- Work request:
The records below are to be reproduced exactly, and no picture should appear in the copy.

- Record extracts:
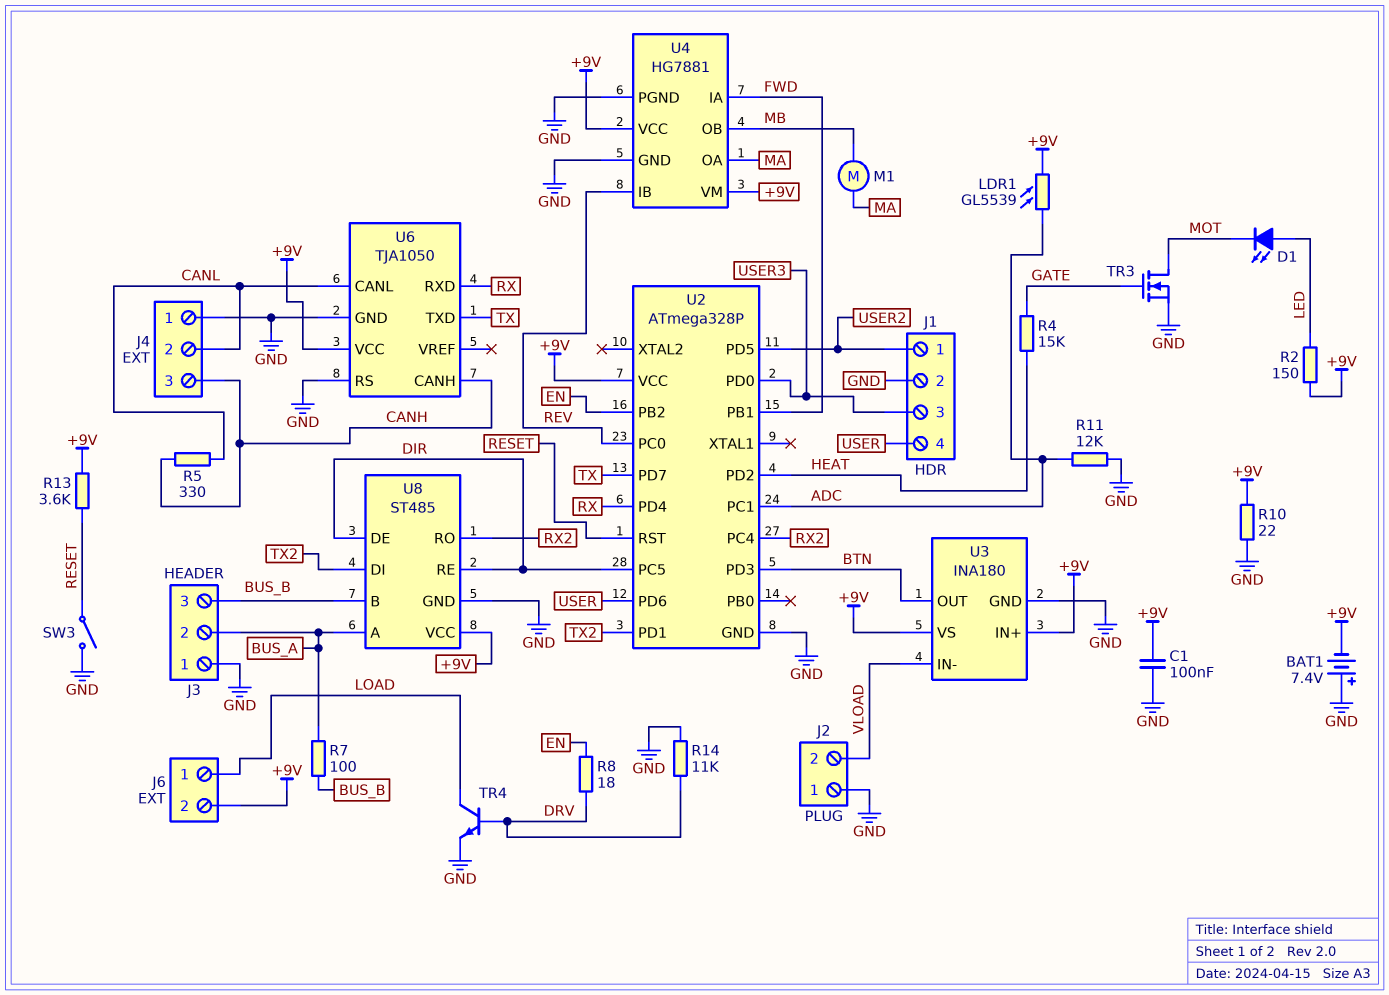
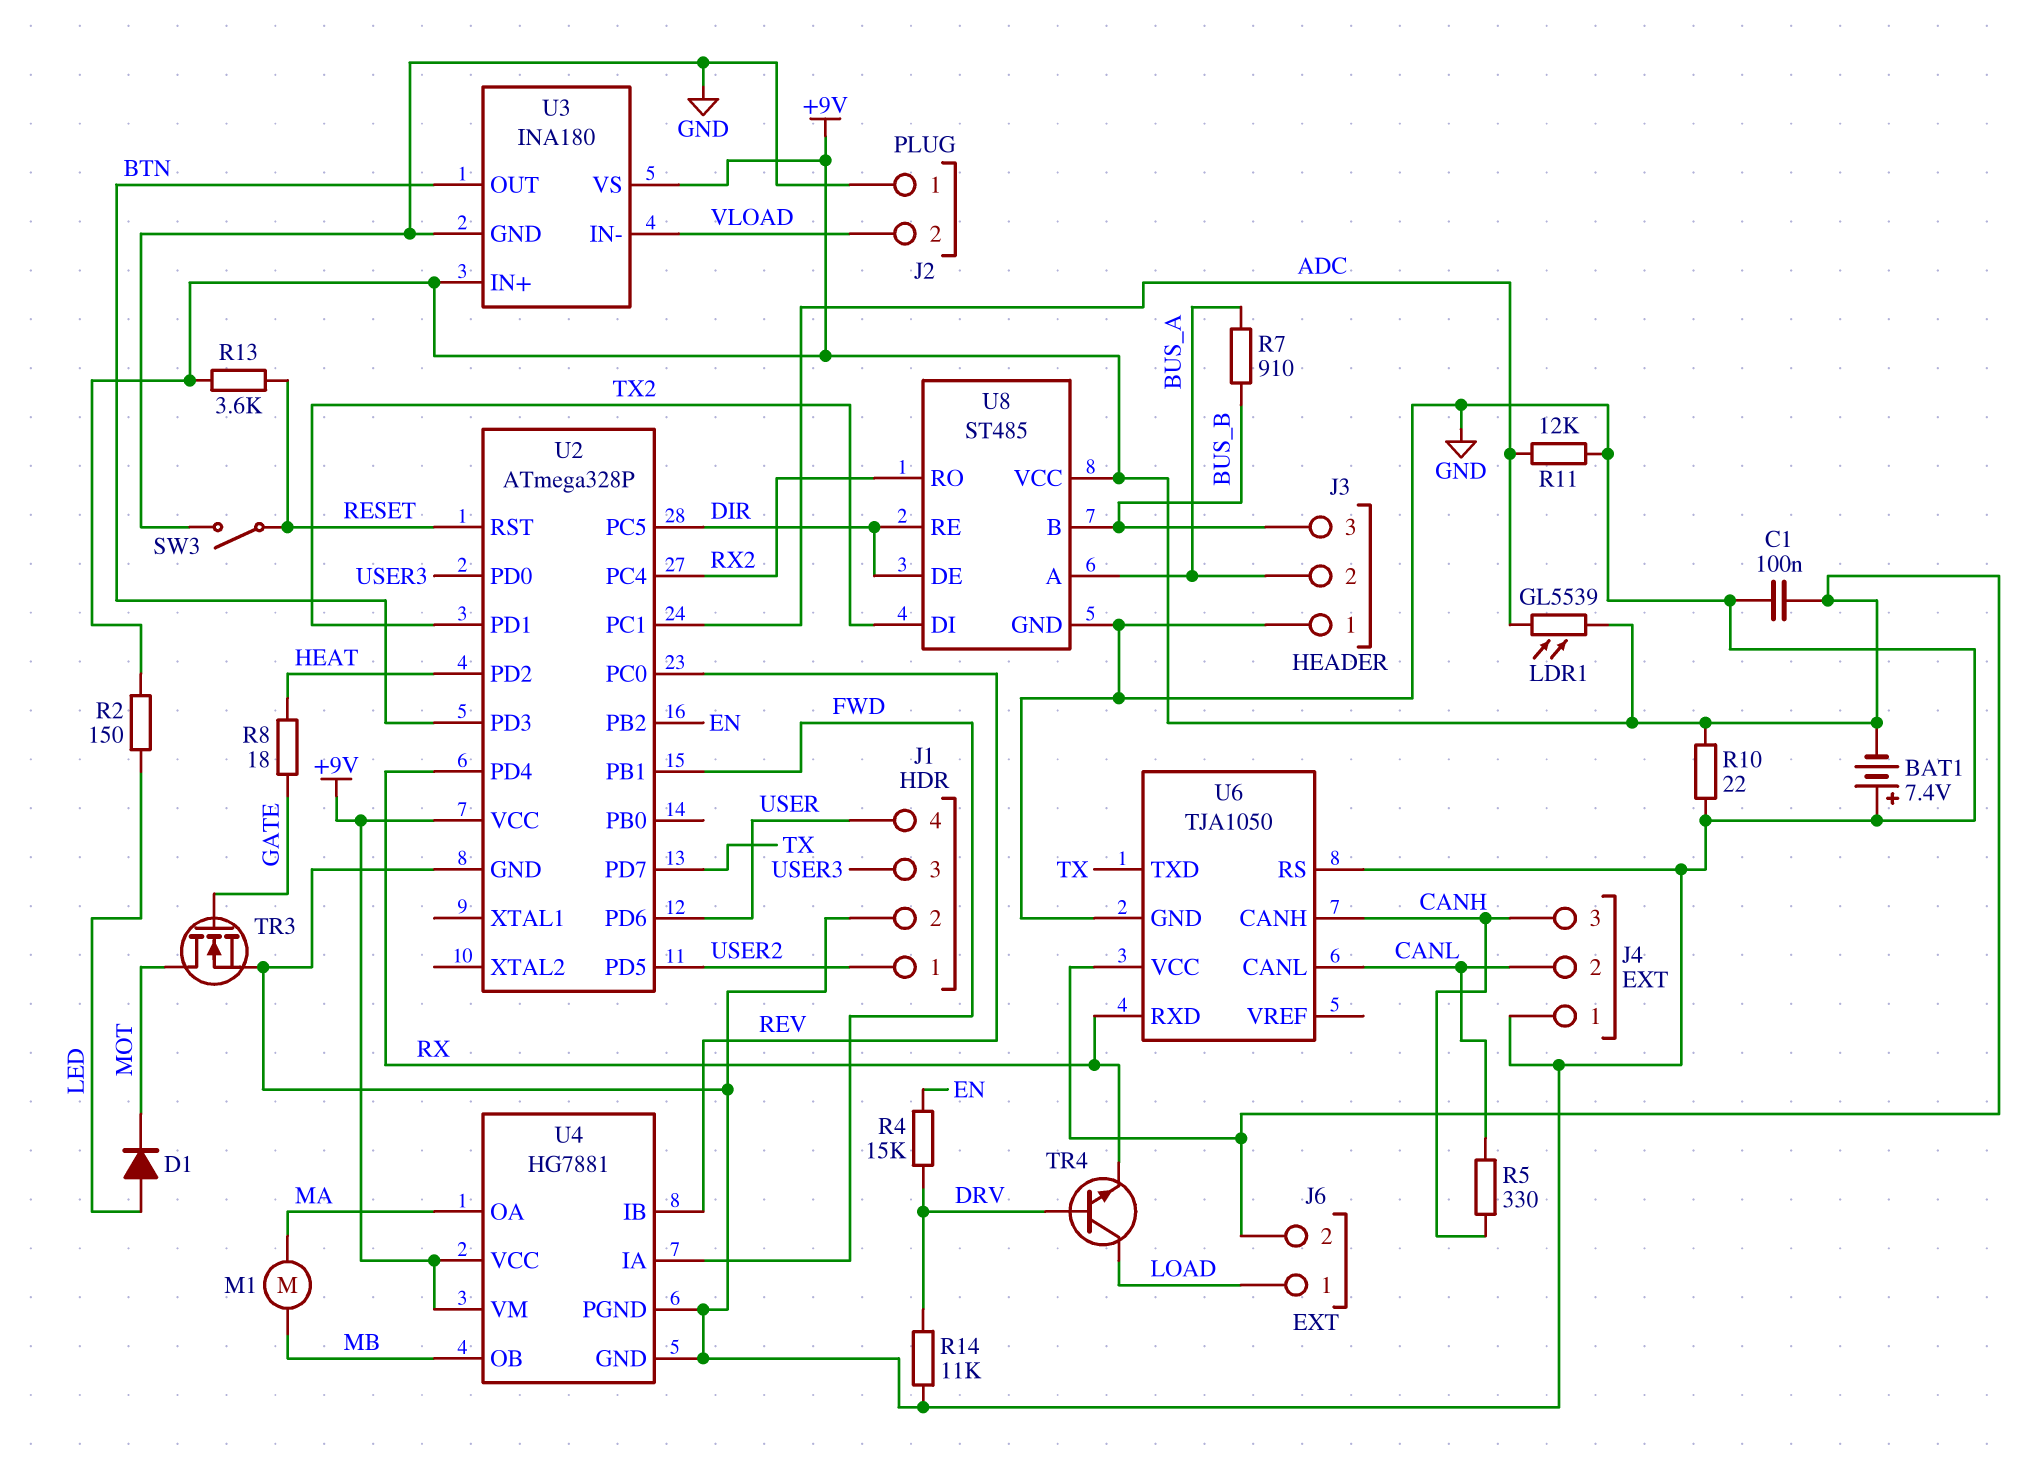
D1: LED (A LED, K MOT) -> diode (A LED, K MOT)
R4: 15k (GATE, HEAT) -> 15k (DRV, EN)
R7: 100 (BUS_A, BUS_B) -> 910 (BUS_A, BUS_B)
R8: 18 (DRV, EN) -> 18 (GATE, HEAT)
TR4: NPN (B DRV, C LOAD, E GND) -> NPN (B DRV, C LOAD, E RX)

- Solution for this task:
D1: LED (A LED, K MOT) -> diode (A LED, K MOT)
R4: 15k (GATE, HEAT) -> 15k (DRV, EN)
R7: 100 (BUS_A, BUS_B) -> 910 (BUS_A, BUS_B)
R8: 18 (DRV, EN) -> 18 (GATE, HEAT)
TR4: NPN (B DRV, C LOAD, E GND) -> NPN (B DRV, C LOAD, E RX)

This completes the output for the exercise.